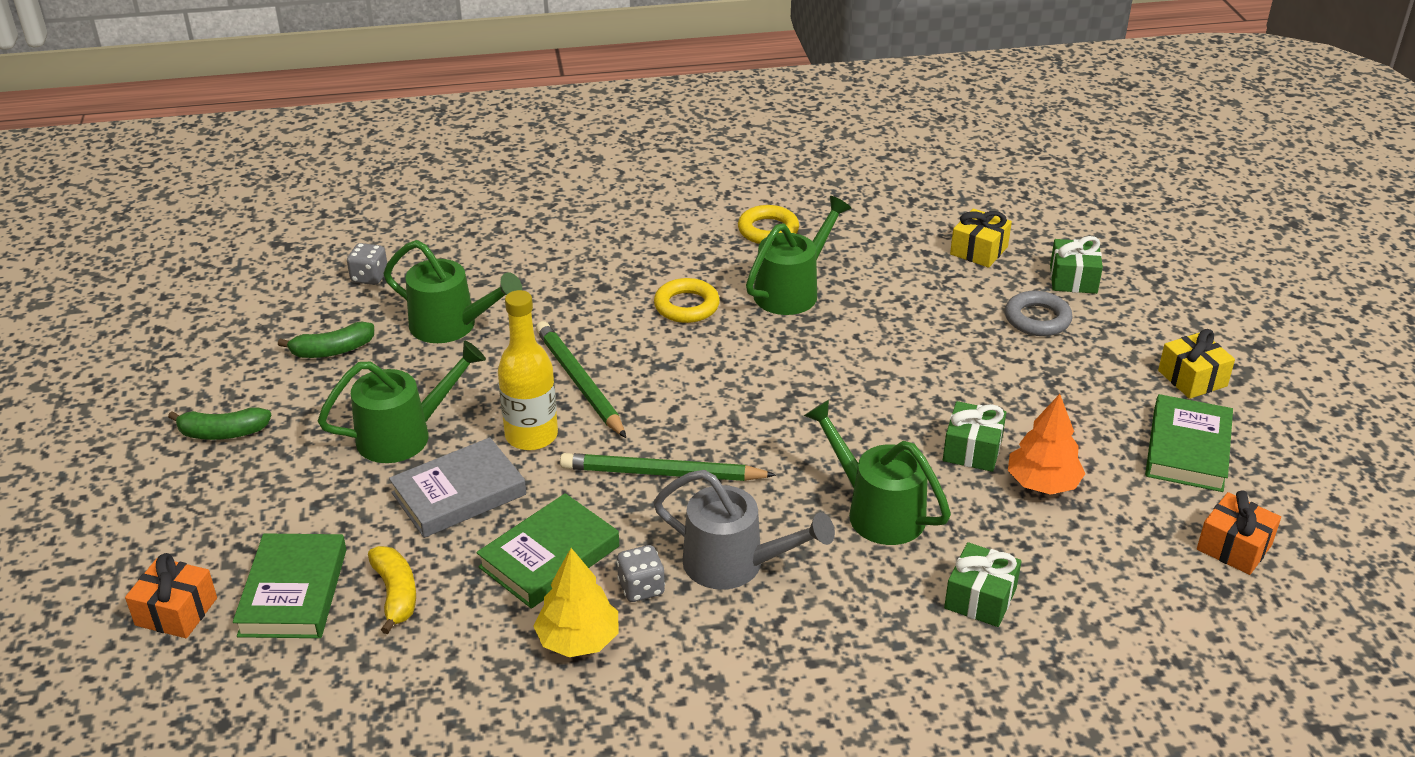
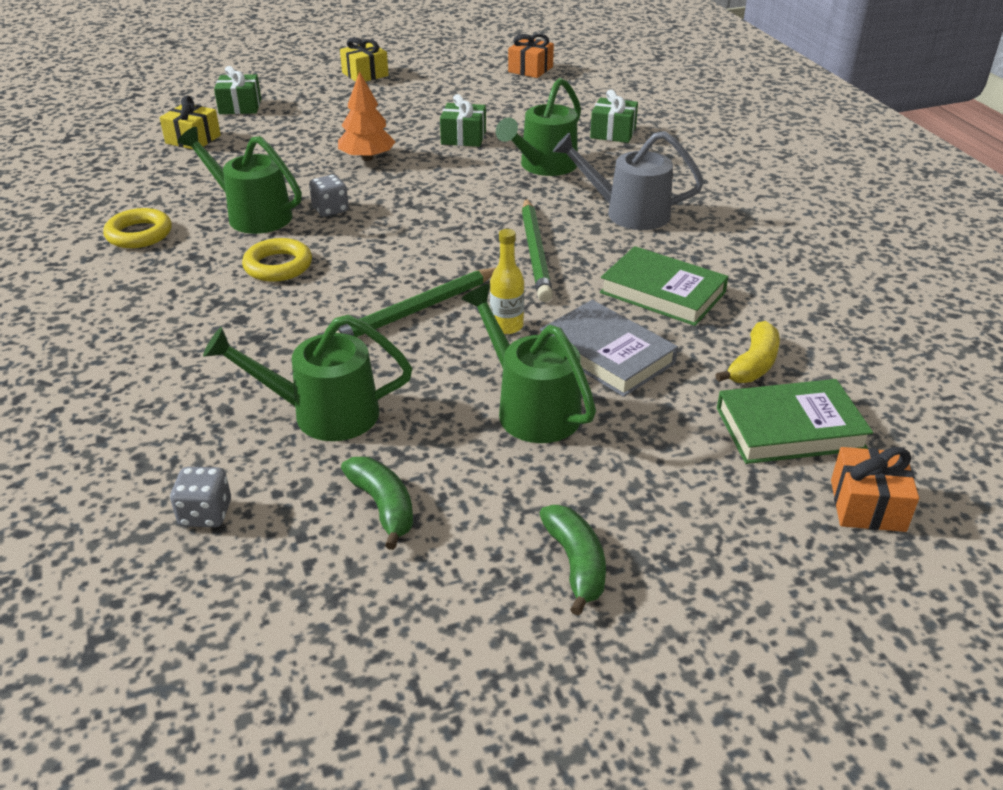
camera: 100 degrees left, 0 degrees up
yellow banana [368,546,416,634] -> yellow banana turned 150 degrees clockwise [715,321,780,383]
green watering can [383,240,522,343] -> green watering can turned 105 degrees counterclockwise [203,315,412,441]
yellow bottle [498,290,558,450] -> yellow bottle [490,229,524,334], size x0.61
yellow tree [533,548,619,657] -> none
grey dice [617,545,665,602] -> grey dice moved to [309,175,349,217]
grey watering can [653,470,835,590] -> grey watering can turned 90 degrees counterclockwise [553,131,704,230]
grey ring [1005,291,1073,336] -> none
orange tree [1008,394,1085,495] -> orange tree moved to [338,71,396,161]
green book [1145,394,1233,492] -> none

■ WORK REQUEST ■
Everything in the records except the pictures should be retyped exactly.

■ TASK RESPONSE ■
camera: 100 degrees left, 0 degrees up
yellow banana [368,546,416,634] -> yellow banana turned 150 degrees clockwise [715,321,780,383]
green watering can [383,240,522,343] -> green watering can turned 105 degrees counterclockwise [203,315,412,441]
yellow bottle [498,290,558,450] -> yellow bottle [490,229,524,334], size x0.61
yellow tree [533,548,619,657] -> none
grey dice [617,545,665,602] -> grey dice moved to [309,175,349,217]
grey watering can [653,470,835,590] -> grey watering can turned 90 degrees counterclockwise [553,131,704,230]
grey ring [1005,291,1073,336] -> none
orange tree [1008,394,1085,495] -> orange tree moved to [338,71,396,161]
green book [1145,394,1233,492] -> none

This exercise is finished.